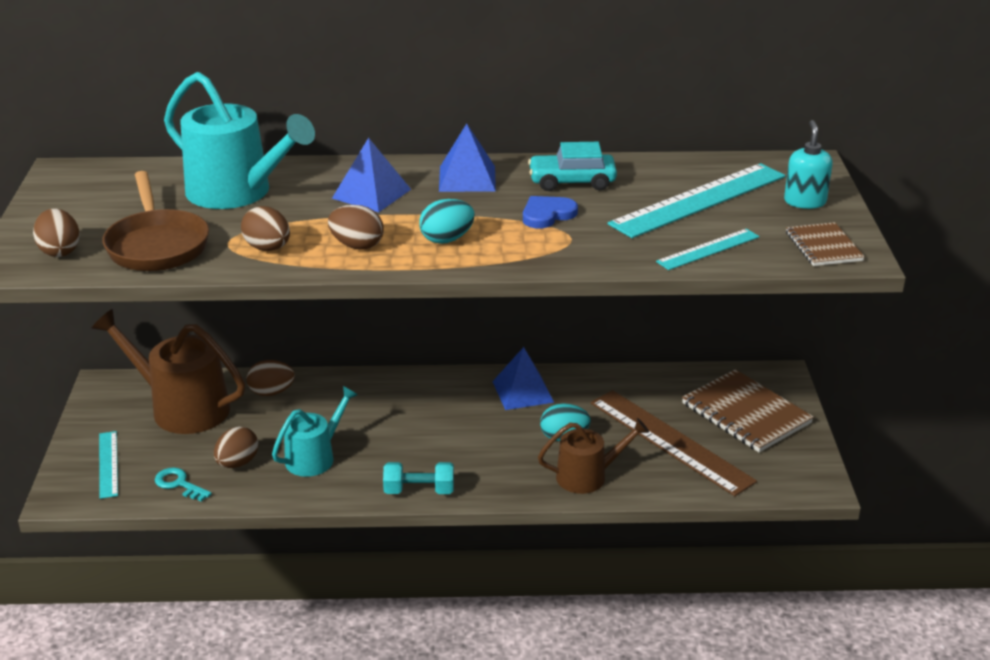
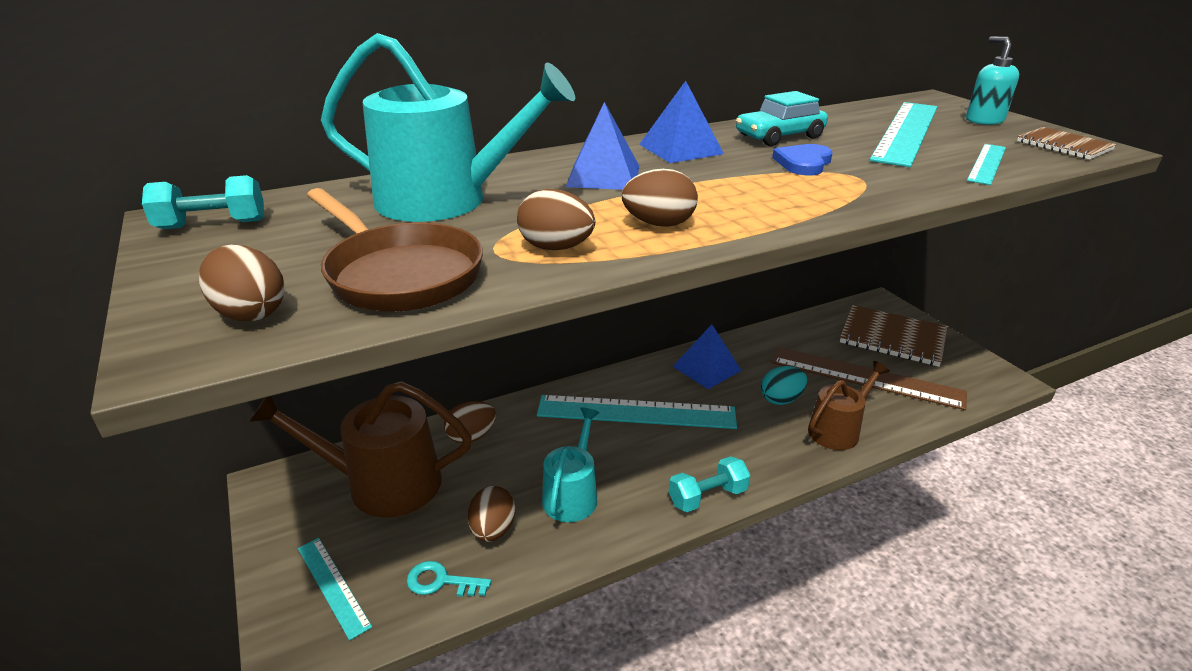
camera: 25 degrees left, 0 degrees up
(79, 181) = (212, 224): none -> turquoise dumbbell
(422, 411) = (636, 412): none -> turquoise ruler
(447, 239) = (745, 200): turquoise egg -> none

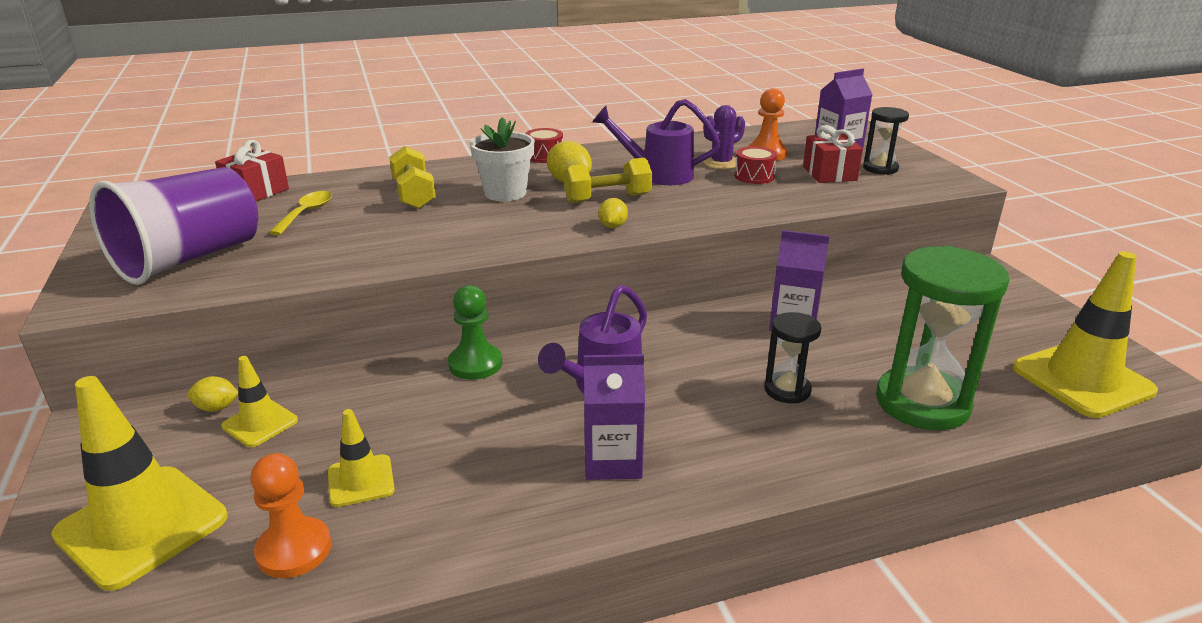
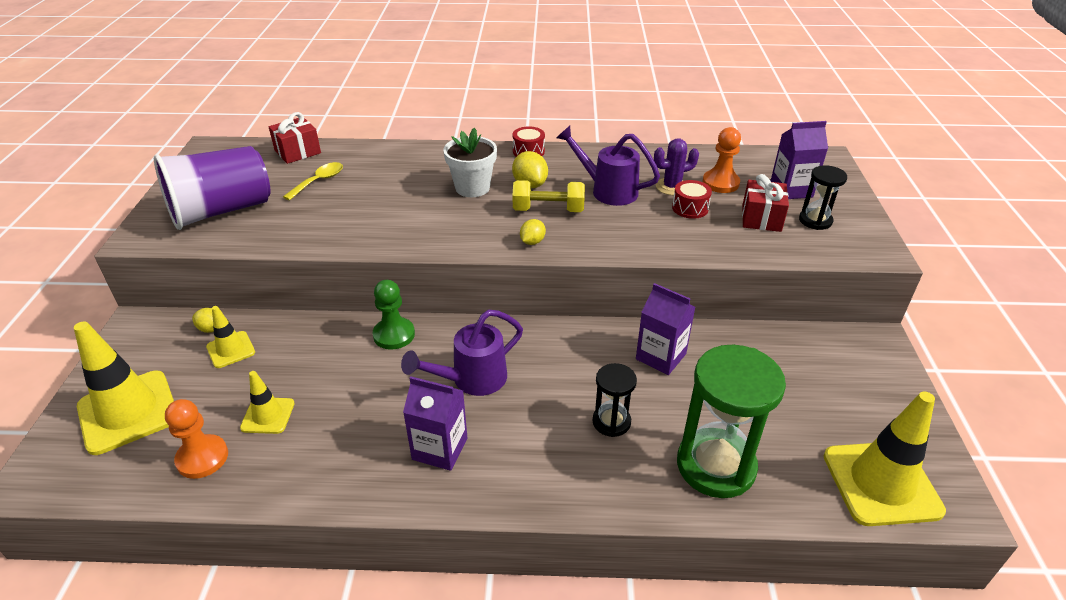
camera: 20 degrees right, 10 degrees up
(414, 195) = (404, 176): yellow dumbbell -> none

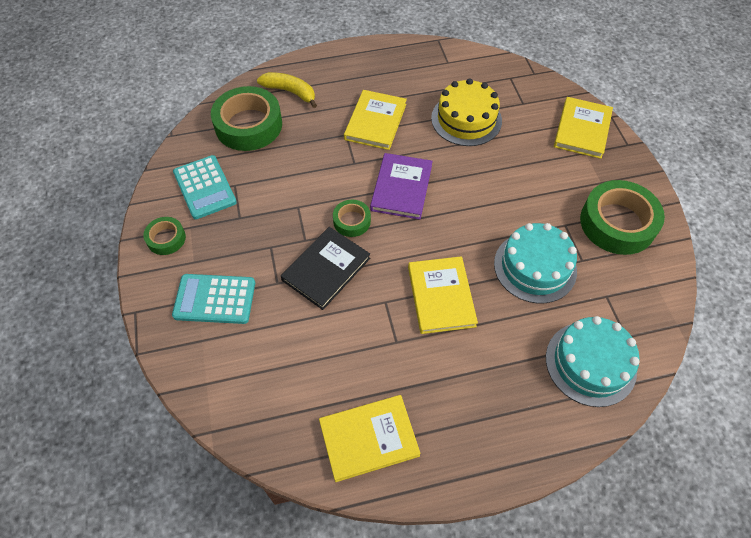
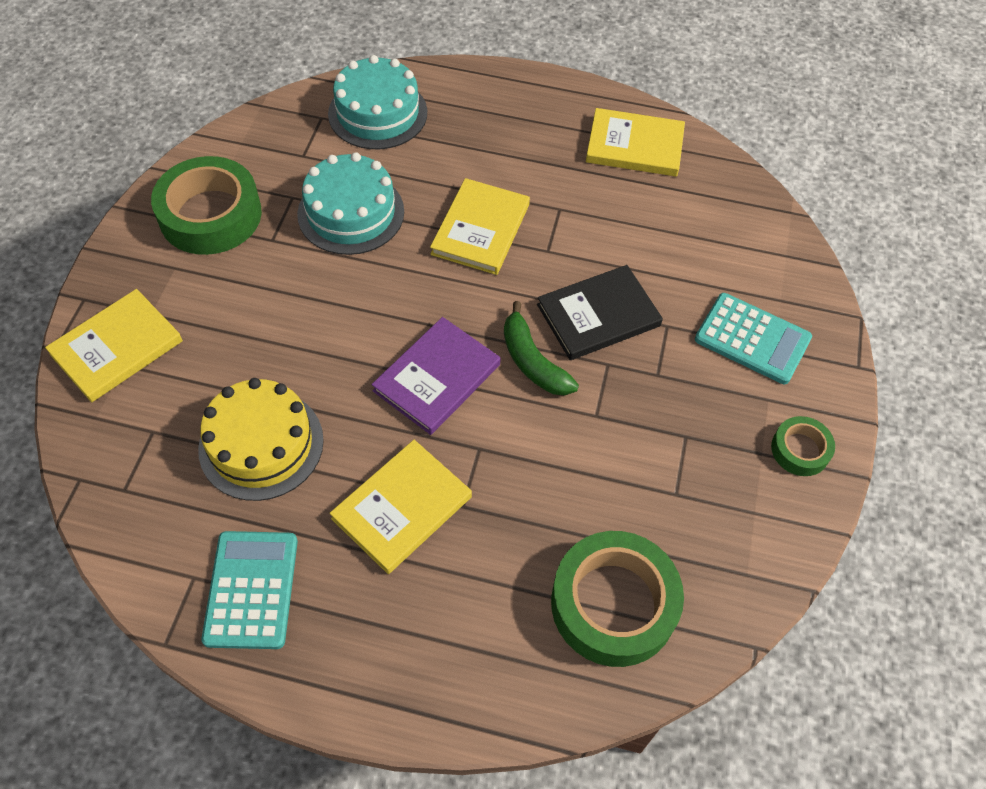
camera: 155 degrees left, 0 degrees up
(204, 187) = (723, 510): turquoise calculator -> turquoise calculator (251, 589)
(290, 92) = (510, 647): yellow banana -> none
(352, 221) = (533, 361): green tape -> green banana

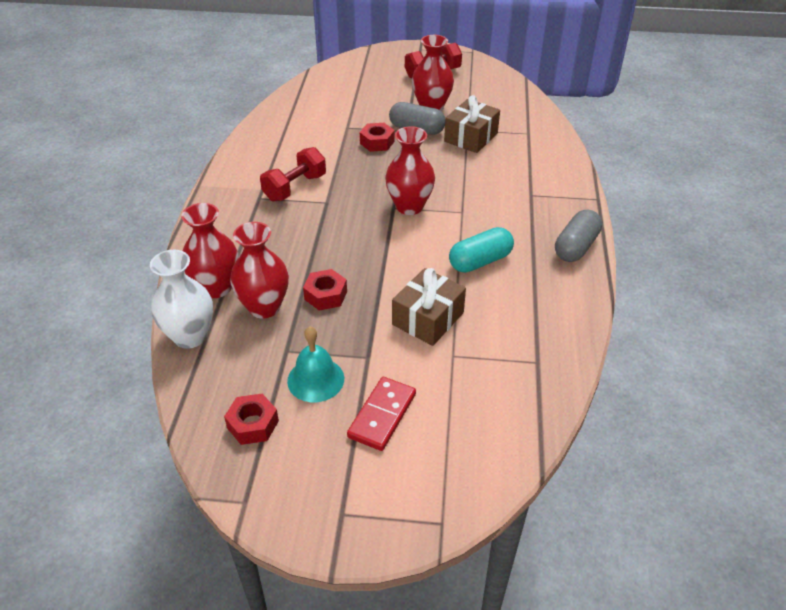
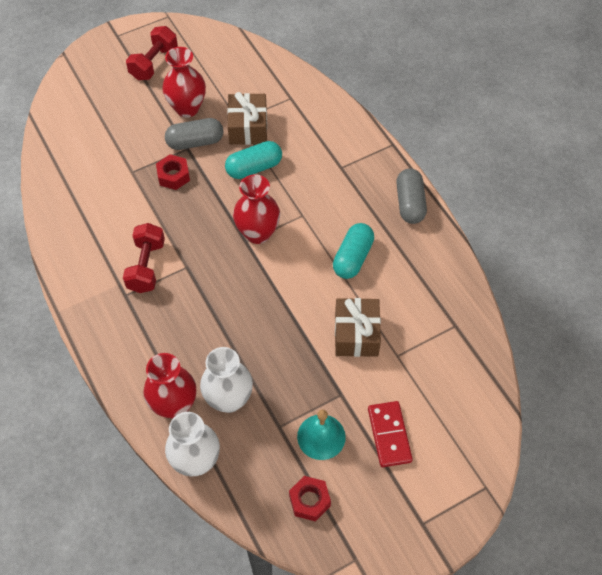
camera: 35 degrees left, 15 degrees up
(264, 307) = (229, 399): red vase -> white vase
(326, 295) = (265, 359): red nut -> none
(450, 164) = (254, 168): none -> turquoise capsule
-- -- --
■ TASK DESCRIPTION ■
When a line in the material above contains the word "dumbbell", copy that line out.

■ TASK SOLUTION ■
(79, 181) = (212, 224): none -> turquoise dumbbell
(414, 195) = (404, 176): yellow dumbbell -> none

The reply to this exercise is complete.